Extracted information START

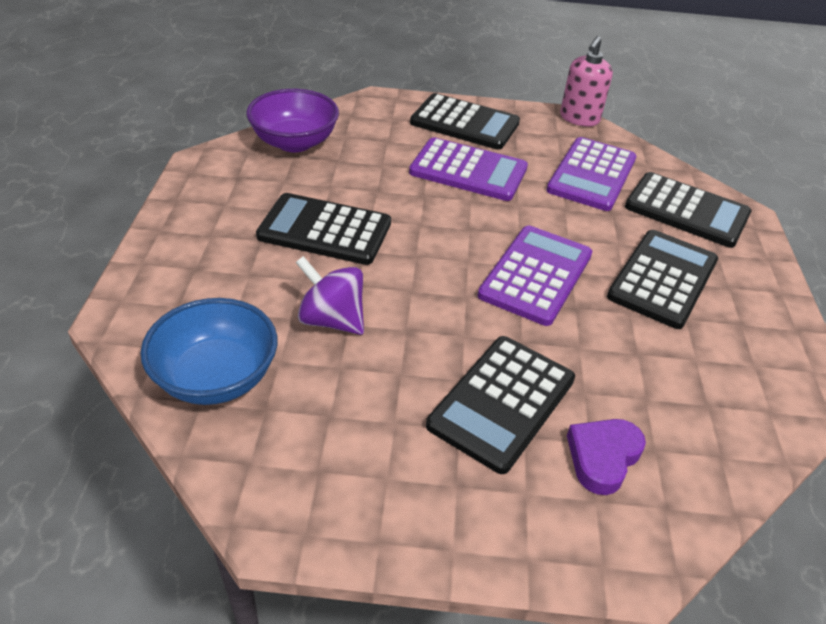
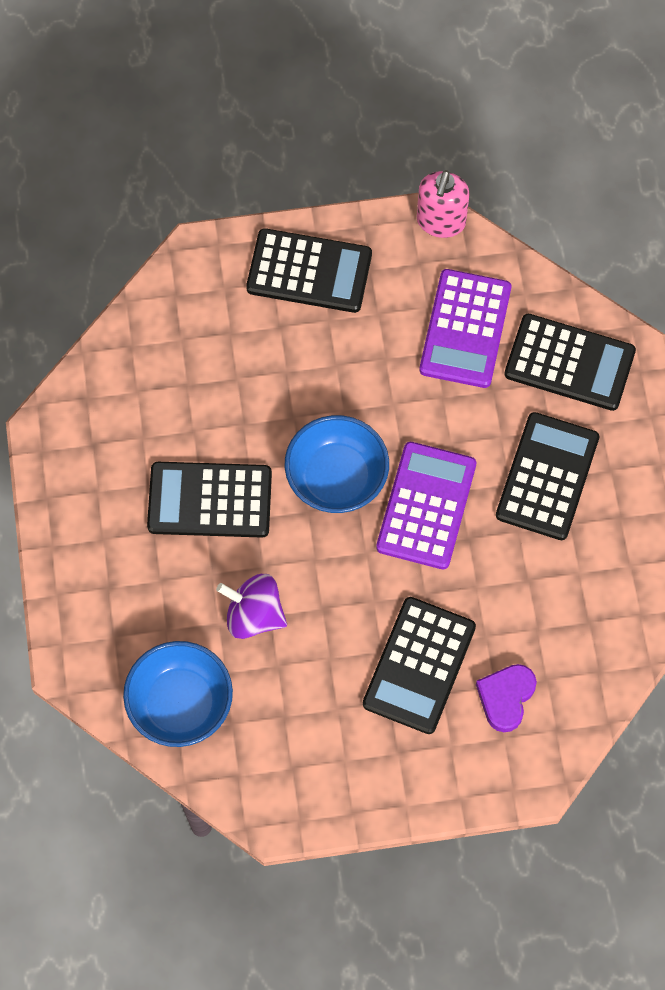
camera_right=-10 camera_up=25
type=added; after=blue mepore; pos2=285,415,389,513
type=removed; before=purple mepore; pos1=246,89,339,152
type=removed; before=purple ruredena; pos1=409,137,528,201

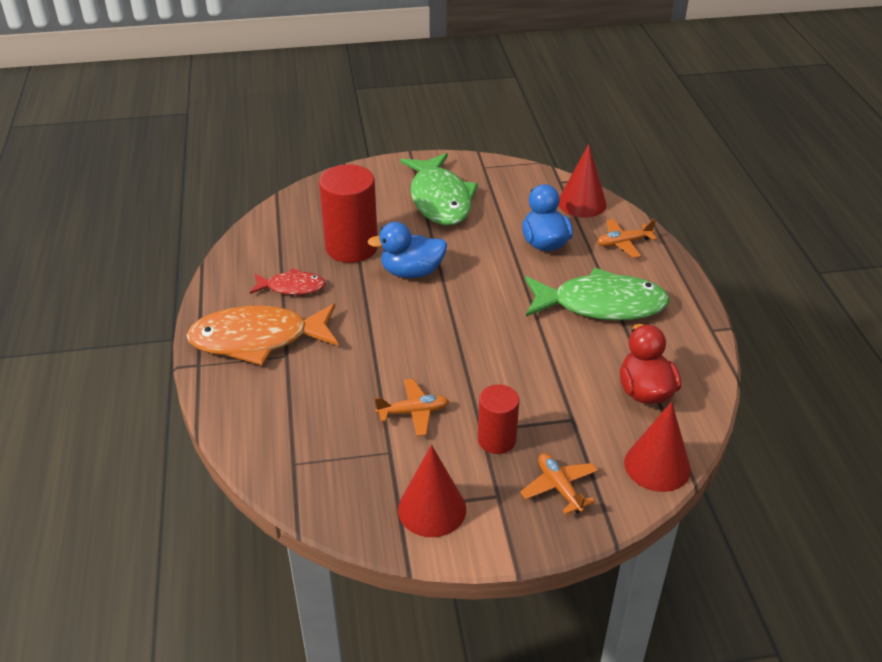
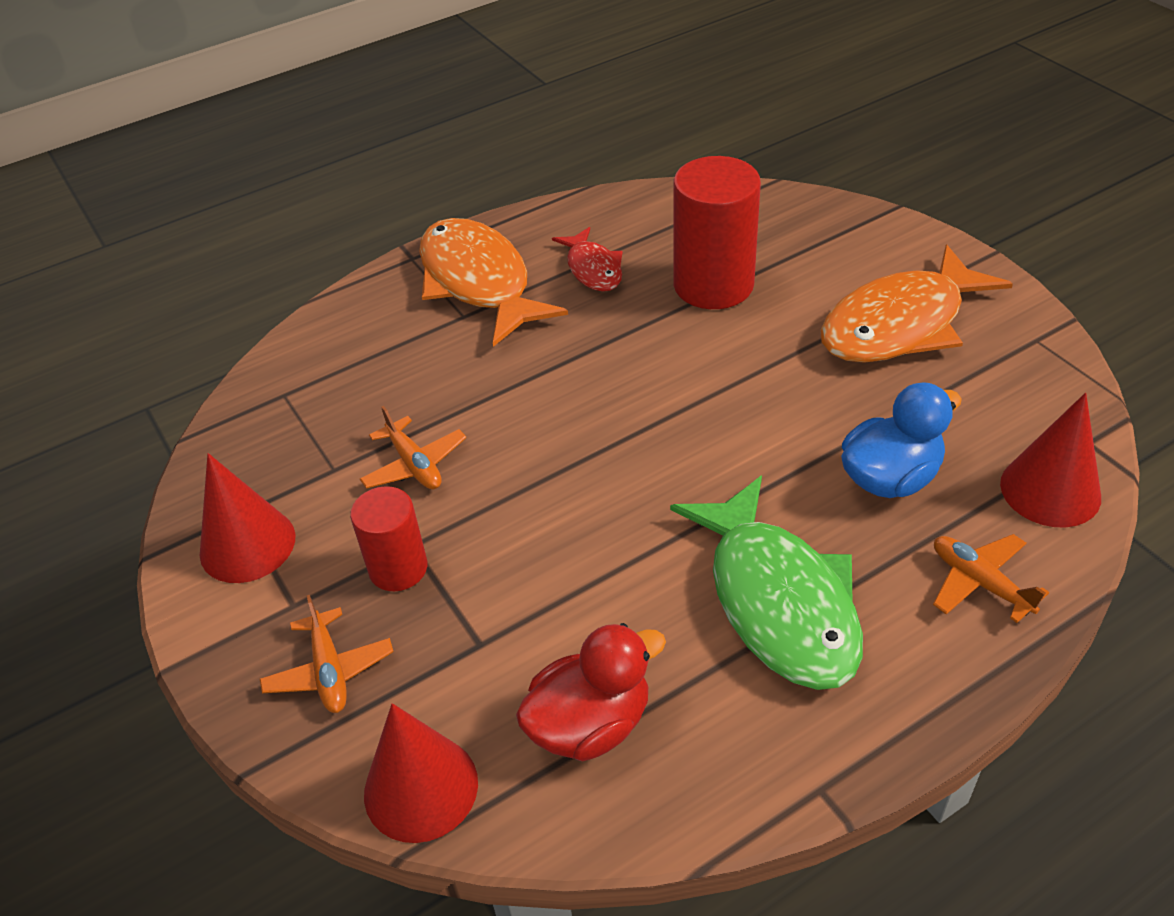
camera_right=70 camera_up=5
type=turned; before=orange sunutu; pos1=520,453,598,514; pos2=260,595,394,713; turn=120
type=recoloured; before=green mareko; after=orange mareko; pos1=400,153,478,225; pos2=821,244,1013,363
type=removed; before=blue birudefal; pos1=367,222,447,278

Extracted information END

Restate the lines above exactly, from the one bearing "type=removed; before=purple mepore;" through the final line of the material, both included, omitting pictures.

### Solution to the problem
type=removed; before=purple mepore; pos1=246,89,339,152
type=removed; before=purple ruredena; pos1=409,137,528,201

camera_right=70 camera_up=5
type=turned; before=orange sunutu; pos1=520,453,598,514; pos2=260,595,394,713; turn=120
type=recoloured; before=green mareko; after=orange mareko; pos1=400,153,478,225; pos2=821,244,1013,363
type=removed; before=blue birudefal; pos1=367,222,447,278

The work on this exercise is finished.